▸ WORK REQUIRED:
Using the listing below, print exactly everything from the line with "U7: NAND 74HC00" down to the line with "U31: NAND 74HC00", both included, and nothing more.

▸ DATA EXCERPTS:
((
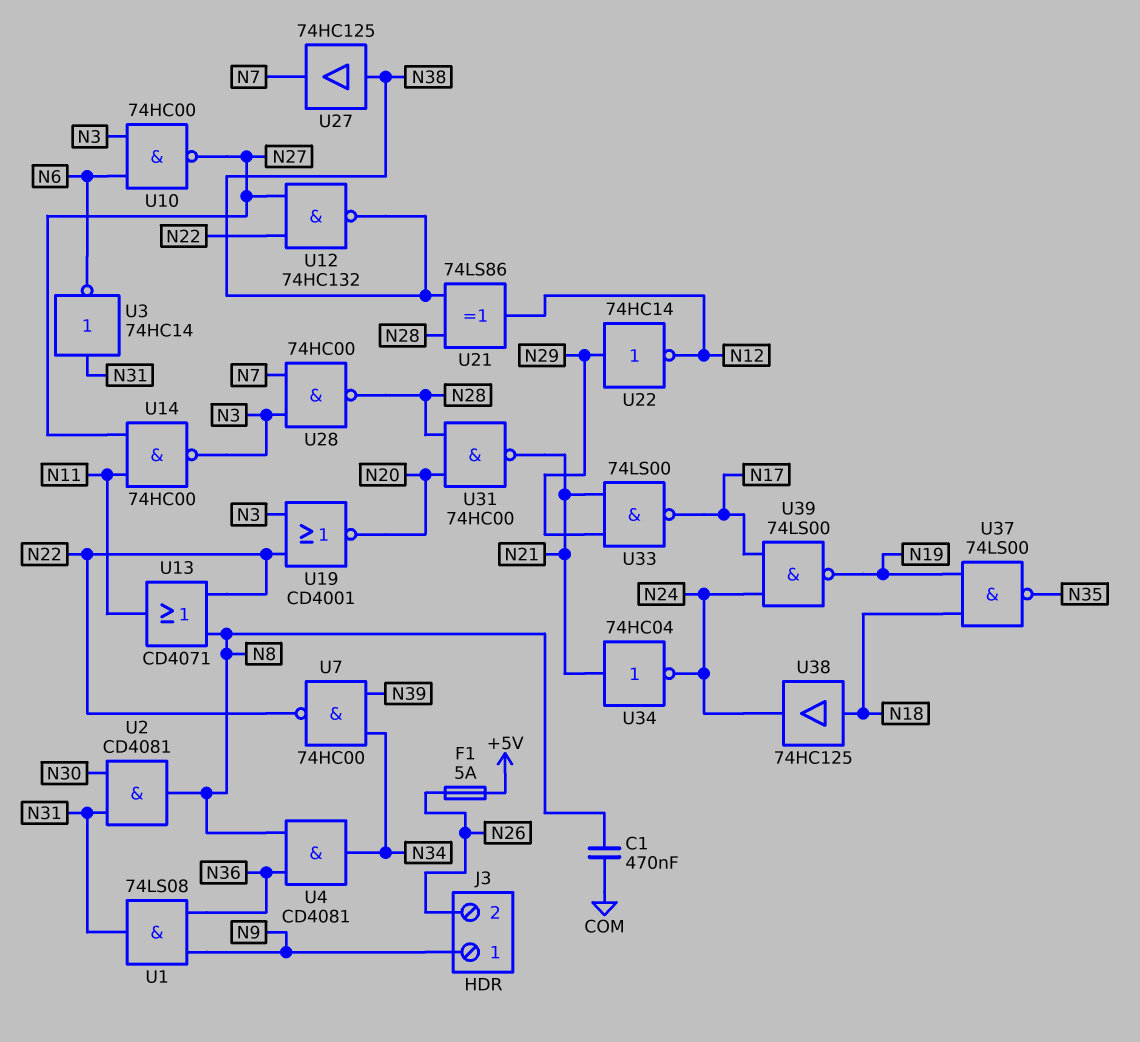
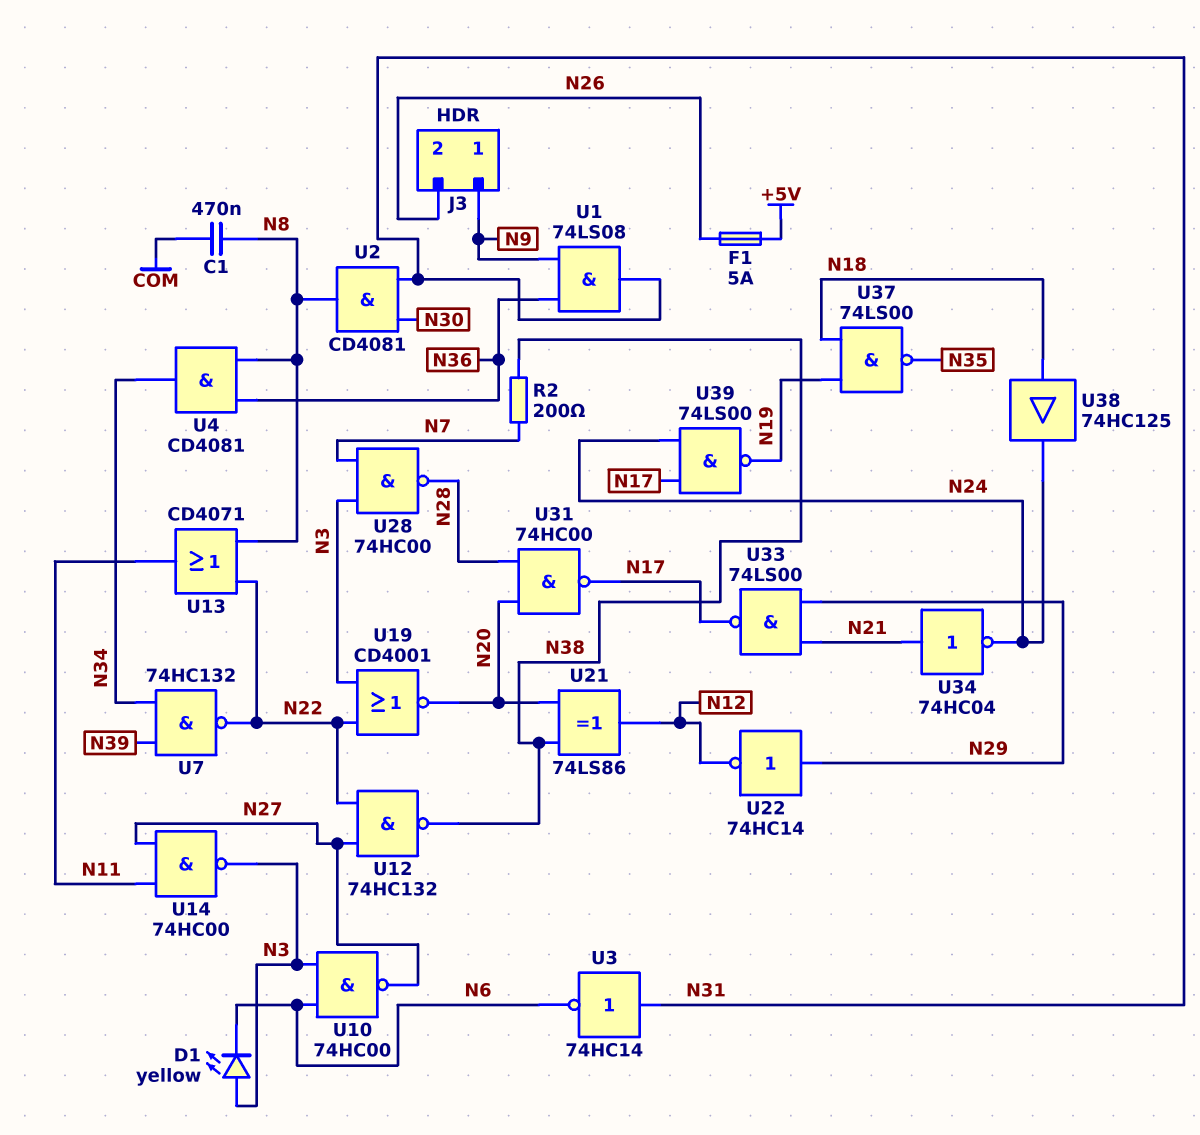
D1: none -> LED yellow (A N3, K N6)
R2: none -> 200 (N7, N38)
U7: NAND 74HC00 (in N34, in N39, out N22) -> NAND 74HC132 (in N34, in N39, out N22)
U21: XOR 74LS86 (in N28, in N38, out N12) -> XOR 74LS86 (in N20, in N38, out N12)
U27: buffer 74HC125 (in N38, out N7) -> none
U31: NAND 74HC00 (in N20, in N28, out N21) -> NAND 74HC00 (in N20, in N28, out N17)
))
((
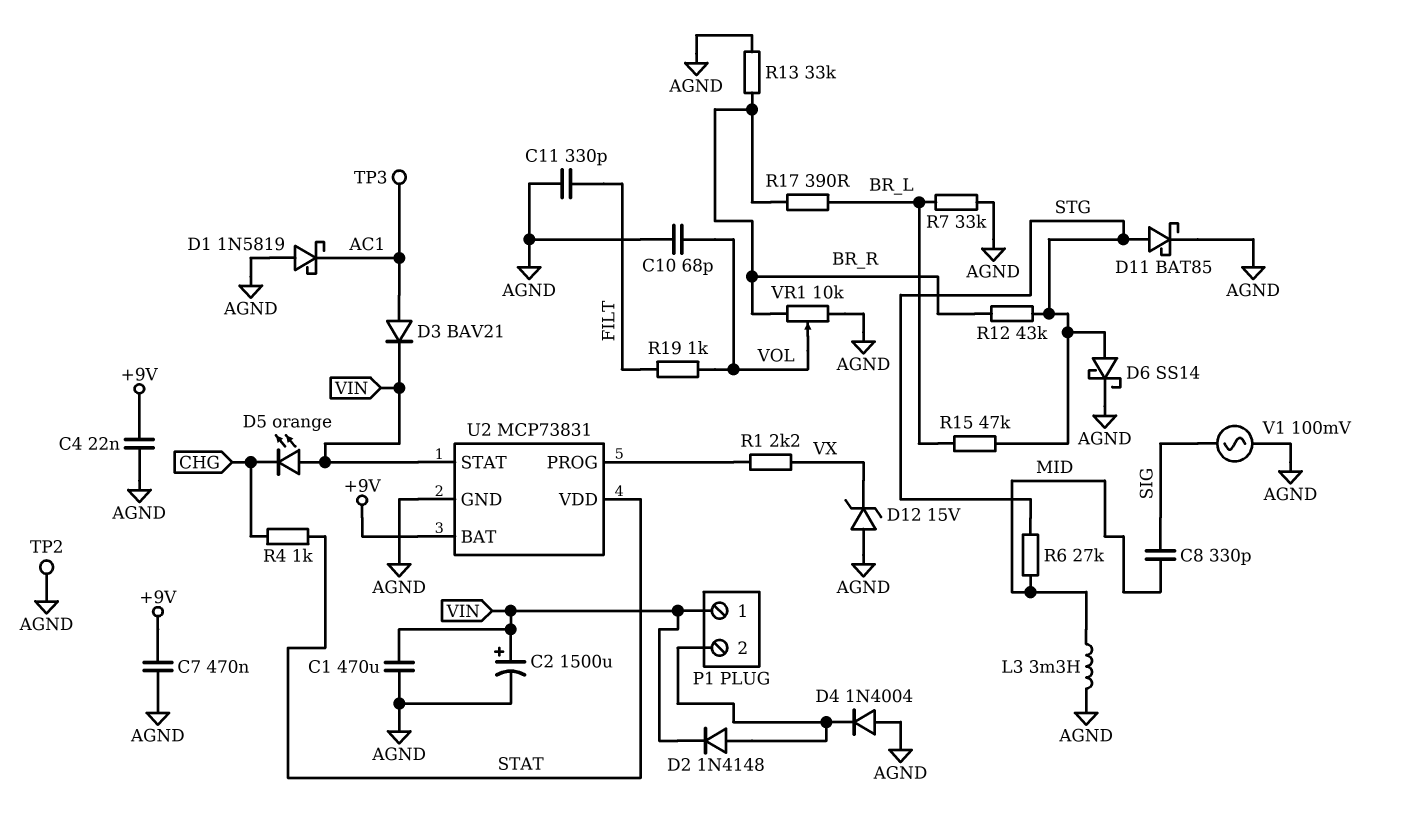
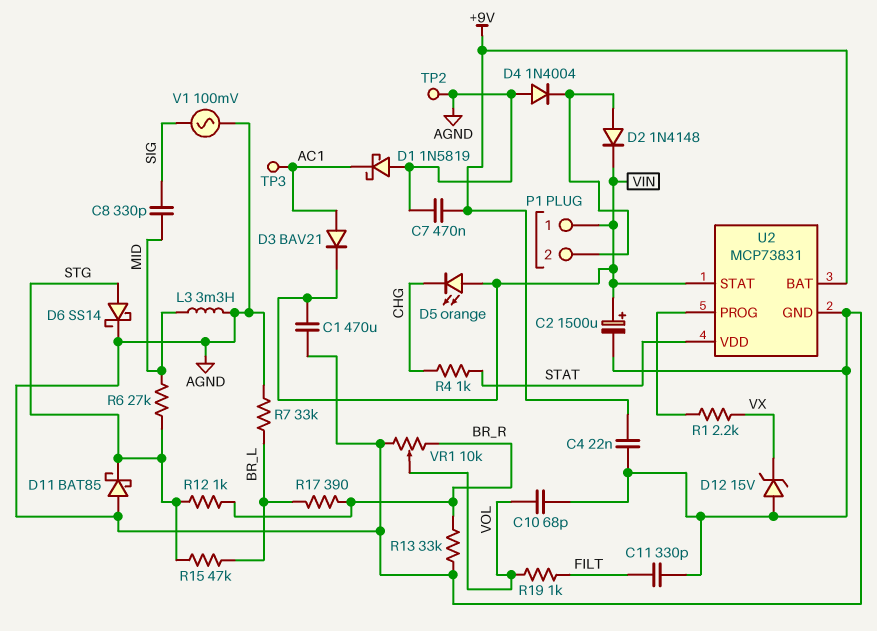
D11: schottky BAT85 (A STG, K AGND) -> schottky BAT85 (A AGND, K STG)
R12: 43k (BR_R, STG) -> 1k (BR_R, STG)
))
▸ EXERCISE RESULT:
U7: NAND 74HC00 (in N34, in N39, out N22) -> NAND 74HC132 (in N34, in N39, out N22)
U21: XOR 74LS86 (in N28, in N38, out N12) -> XOR 74LS86 (in N20, in N38, out N12)
U27: buffer 74HC125 (in N38, out N7) -> none
U31: NAND 74HC00 (in N20, in N28, out N21) -> NAND 74HC00 (in N20, in N28, out N17)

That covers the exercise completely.